• _Available records_

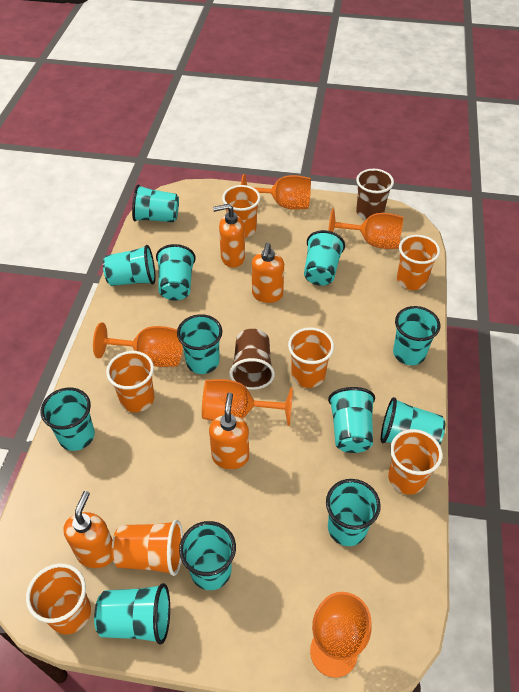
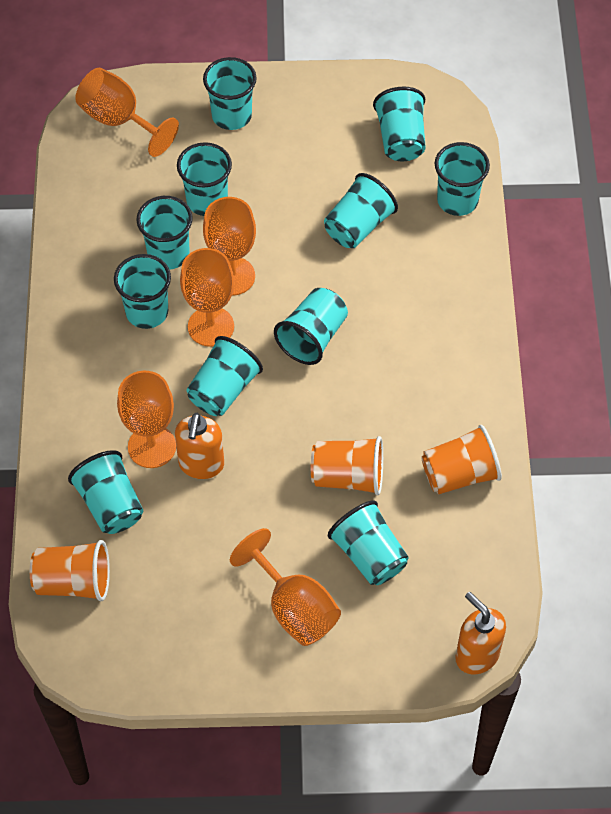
brown cup: 2 -> 0
orange cup: 7 -> 3
orange soap dispenser: 4 -> 2
turquoise cup: 12 -> 11

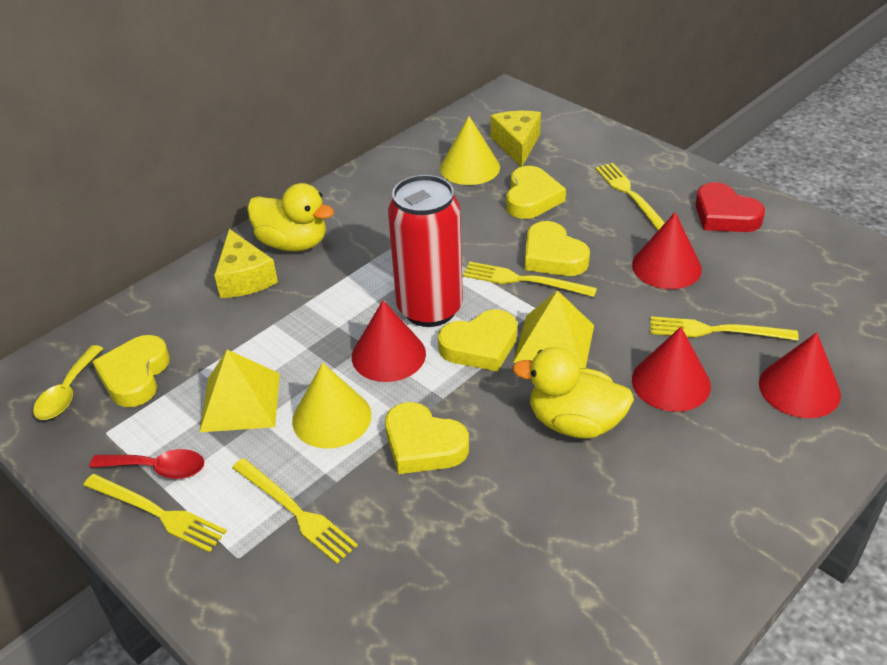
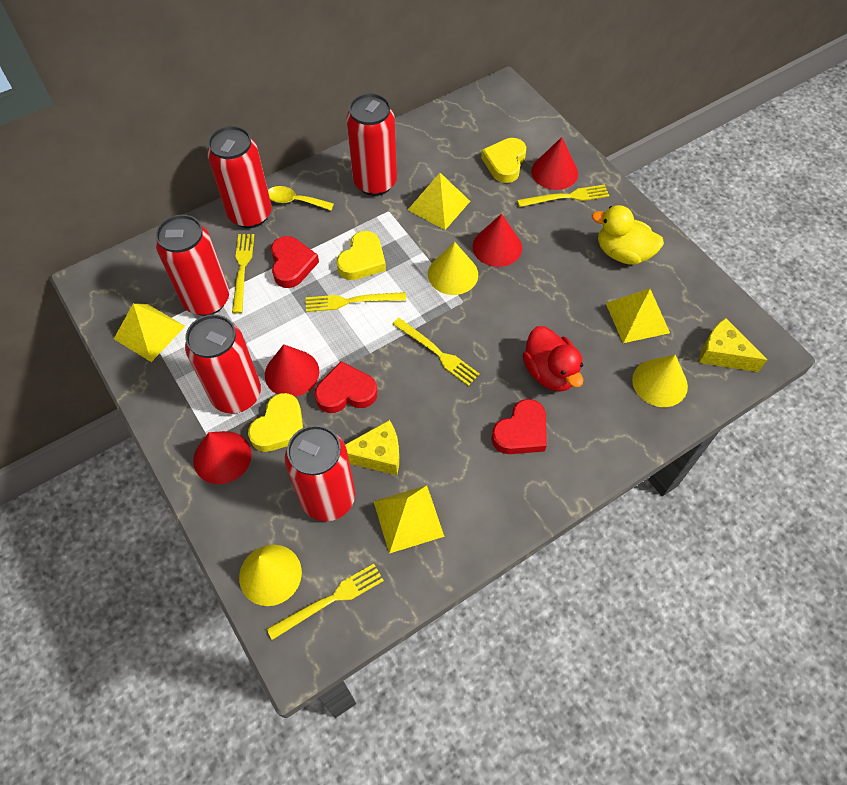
red can: 1 -> 5
red duck: 0 -> 1
red heart: 1 -> 3
red spoon: 1 -> 0
yellow cone: 2 -> 3
yellow duck: 2 -> 1
yellow heart: 5 -> 3
yellow pyramid: 2 -> 4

• _Exercise prompt_
Each line of the records above must be repeated exactly, but no picture belongs in the copy.

• _Result of the exercise_
brown cup: 2 -> 0
orange cup: 7 -> 3
orange soap dispenser: 4 -> 2
turquoise cup: 12 -> 11

red can: 1 -> 5
red duck: 0 -> 1
red heart: 1 -> 3
red spoon: 1 -> 0
yellow cone: 2 -> 3
yellow duck: 2 -> 1
yellow heart: 5 -> 3
yellow pyramid: 2 -> 4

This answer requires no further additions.